GOAL OF THE EXERCISE
This exercise calls for the whole listing to be given again exactly, without images.

DATASET SECTION
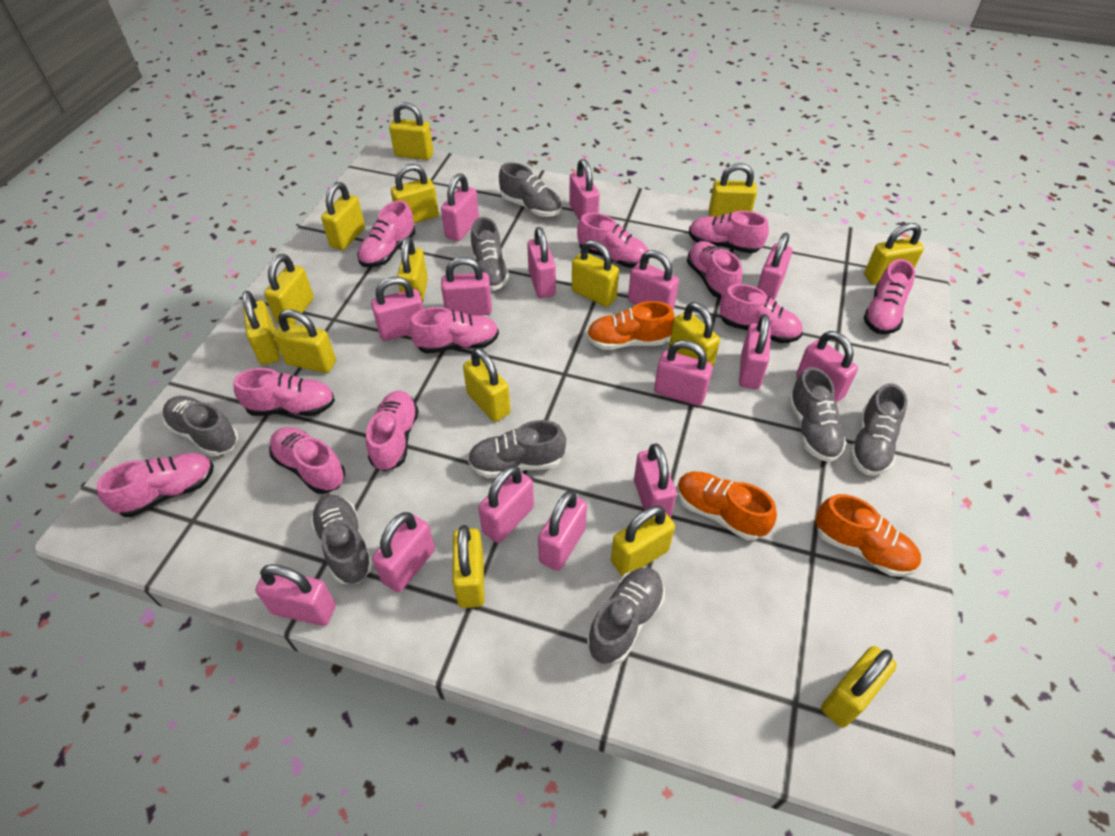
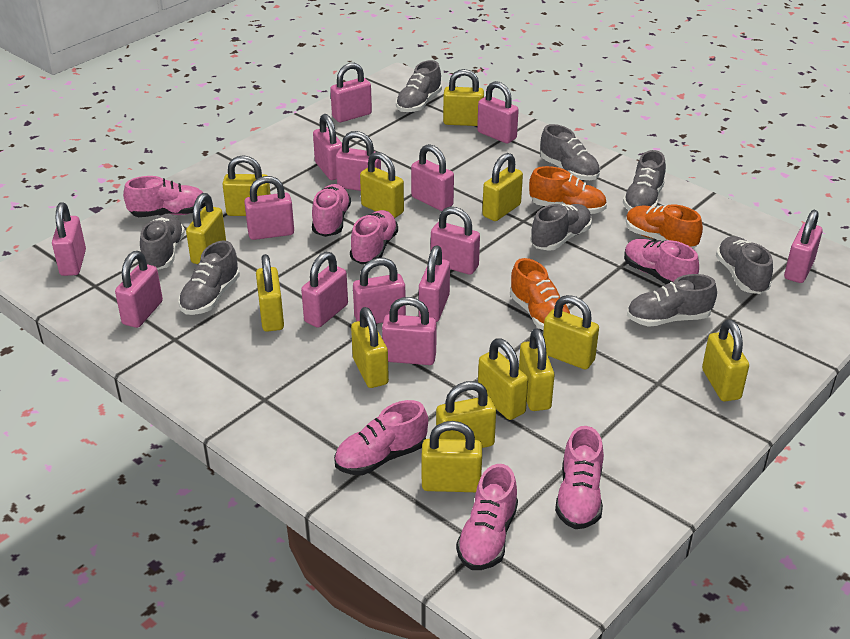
pink padlock: 15 -> 14
pink shoe: 11 -> 7
yellow padlock: 15 -> 13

SOLUTION TO THE PROBLEM
pink padlock: 15 -> 14
pink shoe: 11 -> 7
yellow padlock: 15 -> 13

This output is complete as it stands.